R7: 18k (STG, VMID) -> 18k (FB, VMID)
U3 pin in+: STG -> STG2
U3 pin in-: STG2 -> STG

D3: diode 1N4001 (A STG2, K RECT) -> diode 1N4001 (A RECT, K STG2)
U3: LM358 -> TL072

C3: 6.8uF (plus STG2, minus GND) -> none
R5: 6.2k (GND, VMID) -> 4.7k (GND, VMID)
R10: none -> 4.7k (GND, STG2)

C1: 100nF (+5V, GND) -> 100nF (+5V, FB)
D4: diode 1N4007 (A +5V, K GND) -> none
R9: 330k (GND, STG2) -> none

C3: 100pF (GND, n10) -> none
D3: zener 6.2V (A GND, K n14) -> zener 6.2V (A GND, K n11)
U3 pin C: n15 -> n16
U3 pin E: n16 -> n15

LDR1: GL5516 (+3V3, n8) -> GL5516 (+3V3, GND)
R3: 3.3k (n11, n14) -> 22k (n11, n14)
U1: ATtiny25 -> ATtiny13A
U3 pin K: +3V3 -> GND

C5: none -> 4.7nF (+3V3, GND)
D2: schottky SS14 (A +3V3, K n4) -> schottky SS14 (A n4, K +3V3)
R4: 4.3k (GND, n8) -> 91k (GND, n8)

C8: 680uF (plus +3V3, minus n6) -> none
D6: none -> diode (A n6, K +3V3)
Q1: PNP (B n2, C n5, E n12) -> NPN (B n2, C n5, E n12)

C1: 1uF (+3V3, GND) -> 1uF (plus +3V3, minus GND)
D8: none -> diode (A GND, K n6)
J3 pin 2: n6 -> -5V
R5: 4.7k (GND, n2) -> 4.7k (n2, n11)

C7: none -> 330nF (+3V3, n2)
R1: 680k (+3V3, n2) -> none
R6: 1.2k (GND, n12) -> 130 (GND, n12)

* * * * * * * * *

● Exercise:
Copy out exactly the line that holds "U3 pin E: n16 -> n15" and all remaining lines of the listing, both the first and the last included.

● Result for this exercise:
U3 pin E: n16 -> n15

LDR1: GL5516 (+3V3, n8) -> GL5516 (+3V3, GND)
R3: 3.3k (n11, n14) -> 22k (n11, n14)
U1: ATtiny25 -> ATtiny13A
U3 pin K: +3V3 -> GND

C5: none -> 4.7nF (+3V3, GND)
D2: schottky SS14 (A +3V3, K n4) -> schottky SS14 (A n4, K +3V3)
R4: 4.3k (GND, n8) -> 91k (GND, n8)

C8: 680uF (plus +3V3, minus n6) -> none
D6: none -> diode (A n6, K +3V3)
Q1: PNP (B n2, C n5, E n12) -> NPN (B n2, C n5, E n12)

C1: 1uF (+3V3, GND) -> 1uF (plus +3V3, minus GND)
D8: none -> diode (A GND, K n6)
J3 pin 2: n6 -> -5V
R5: 4.7k (GND, n2) -> 4.7k (n2, n11)

C7: none -> 330nF (+3V3, n2)
R1: 680k (+3V3, n2) -> none
R6: 1.2k (GND, n12) -> 130 (GND, n12)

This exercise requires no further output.